● What is required: Look for the string "DRIVER" in the data below, and copy each line that holds it.

------------------------------------

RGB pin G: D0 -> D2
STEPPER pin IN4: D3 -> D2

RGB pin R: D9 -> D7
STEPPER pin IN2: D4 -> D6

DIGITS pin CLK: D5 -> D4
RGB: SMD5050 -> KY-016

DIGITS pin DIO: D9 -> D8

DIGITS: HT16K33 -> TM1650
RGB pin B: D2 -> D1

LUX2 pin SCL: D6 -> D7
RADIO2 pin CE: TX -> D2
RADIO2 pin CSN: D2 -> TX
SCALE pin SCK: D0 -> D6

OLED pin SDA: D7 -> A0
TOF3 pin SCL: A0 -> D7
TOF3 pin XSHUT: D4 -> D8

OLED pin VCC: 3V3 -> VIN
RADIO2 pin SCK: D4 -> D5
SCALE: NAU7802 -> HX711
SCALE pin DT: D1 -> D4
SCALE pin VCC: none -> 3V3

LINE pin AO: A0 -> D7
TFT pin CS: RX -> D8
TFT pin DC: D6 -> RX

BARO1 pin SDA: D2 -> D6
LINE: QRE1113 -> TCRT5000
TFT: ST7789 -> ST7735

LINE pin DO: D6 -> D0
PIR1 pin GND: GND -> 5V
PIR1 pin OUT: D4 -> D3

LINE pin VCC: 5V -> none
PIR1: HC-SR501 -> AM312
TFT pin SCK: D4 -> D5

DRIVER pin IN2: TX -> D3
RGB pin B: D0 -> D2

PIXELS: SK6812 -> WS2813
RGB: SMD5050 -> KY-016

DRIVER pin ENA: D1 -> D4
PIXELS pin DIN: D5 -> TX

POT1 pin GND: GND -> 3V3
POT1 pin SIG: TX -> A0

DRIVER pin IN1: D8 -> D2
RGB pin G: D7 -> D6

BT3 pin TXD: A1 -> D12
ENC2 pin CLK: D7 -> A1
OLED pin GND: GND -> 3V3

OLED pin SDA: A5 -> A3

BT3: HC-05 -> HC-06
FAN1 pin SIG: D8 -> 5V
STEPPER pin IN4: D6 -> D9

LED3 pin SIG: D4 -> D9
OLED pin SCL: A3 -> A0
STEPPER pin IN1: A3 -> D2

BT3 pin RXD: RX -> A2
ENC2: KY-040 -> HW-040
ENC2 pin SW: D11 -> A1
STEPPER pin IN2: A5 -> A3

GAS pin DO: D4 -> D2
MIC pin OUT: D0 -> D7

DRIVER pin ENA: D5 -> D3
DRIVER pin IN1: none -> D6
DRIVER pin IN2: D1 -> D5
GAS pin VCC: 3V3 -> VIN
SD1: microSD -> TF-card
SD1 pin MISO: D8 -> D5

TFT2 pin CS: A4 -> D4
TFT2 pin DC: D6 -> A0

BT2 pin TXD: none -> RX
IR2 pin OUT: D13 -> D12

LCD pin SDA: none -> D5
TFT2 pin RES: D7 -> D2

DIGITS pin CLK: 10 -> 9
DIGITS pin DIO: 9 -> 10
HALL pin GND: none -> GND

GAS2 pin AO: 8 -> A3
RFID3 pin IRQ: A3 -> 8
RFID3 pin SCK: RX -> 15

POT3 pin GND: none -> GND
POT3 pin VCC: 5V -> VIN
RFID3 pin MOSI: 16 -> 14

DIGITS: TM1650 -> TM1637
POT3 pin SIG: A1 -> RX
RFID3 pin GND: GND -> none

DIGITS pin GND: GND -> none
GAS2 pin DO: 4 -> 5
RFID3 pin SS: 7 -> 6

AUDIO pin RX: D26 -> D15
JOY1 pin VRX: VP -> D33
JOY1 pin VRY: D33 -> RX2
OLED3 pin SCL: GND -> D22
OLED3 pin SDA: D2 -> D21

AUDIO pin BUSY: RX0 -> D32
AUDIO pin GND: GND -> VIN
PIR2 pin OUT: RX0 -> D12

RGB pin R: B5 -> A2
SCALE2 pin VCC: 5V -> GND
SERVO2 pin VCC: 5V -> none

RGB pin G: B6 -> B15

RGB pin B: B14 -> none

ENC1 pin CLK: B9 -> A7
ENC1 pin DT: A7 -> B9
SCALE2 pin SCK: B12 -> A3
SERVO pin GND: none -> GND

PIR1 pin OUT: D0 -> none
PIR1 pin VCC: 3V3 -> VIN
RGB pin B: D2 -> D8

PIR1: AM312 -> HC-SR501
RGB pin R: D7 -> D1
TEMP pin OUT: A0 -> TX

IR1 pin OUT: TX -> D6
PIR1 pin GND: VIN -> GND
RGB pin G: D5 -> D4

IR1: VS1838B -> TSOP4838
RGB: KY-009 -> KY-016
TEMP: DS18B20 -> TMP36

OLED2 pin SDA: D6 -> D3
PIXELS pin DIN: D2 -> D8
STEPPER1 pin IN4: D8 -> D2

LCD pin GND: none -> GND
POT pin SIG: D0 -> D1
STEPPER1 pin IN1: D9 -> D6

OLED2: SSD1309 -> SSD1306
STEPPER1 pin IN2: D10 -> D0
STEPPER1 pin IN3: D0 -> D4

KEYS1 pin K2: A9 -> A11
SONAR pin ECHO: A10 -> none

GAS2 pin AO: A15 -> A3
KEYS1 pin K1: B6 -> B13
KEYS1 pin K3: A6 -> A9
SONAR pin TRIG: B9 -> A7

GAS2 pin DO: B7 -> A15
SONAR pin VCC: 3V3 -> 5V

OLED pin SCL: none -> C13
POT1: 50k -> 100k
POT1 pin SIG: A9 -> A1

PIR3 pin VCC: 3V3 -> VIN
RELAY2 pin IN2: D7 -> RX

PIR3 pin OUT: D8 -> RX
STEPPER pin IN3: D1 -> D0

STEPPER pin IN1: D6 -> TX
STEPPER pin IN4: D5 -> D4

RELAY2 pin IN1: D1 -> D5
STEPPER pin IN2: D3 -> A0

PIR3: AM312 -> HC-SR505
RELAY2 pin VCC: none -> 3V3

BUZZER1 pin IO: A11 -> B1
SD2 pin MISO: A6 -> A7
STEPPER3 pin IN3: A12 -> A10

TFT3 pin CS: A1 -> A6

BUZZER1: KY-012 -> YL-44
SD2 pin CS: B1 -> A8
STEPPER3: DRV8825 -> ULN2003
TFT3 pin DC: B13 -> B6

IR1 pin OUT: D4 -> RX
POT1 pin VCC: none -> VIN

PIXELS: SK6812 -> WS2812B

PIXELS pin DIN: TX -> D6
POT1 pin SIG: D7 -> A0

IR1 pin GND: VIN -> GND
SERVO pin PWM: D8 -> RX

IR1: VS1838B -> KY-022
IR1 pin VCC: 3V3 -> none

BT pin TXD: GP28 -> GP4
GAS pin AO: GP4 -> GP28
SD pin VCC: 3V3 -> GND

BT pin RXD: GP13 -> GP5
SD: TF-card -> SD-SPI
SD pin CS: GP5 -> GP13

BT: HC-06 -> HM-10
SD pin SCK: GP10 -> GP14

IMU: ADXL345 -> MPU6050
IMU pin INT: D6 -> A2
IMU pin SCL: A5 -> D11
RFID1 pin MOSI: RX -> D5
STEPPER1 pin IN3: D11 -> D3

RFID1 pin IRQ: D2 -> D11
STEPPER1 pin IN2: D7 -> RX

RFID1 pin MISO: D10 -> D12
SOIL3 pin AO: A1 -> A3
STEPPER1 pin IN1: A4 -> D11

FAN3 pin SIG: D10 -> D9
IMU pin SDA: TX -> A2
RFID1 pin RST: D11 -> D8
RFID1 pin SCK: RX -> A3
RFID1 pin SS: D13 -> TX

------------------------------------

● Reply to the task:
DRIVER pin IN2: TX -> D3
DRIVER pin ENA: D1 -> D4
DRIVER pin IN1: D8 -> D2
DRIVER pin ENA: D5 -> D3
DRIVER pin IN1: none -> D6
DRIVER pin IN2: D1 -> D5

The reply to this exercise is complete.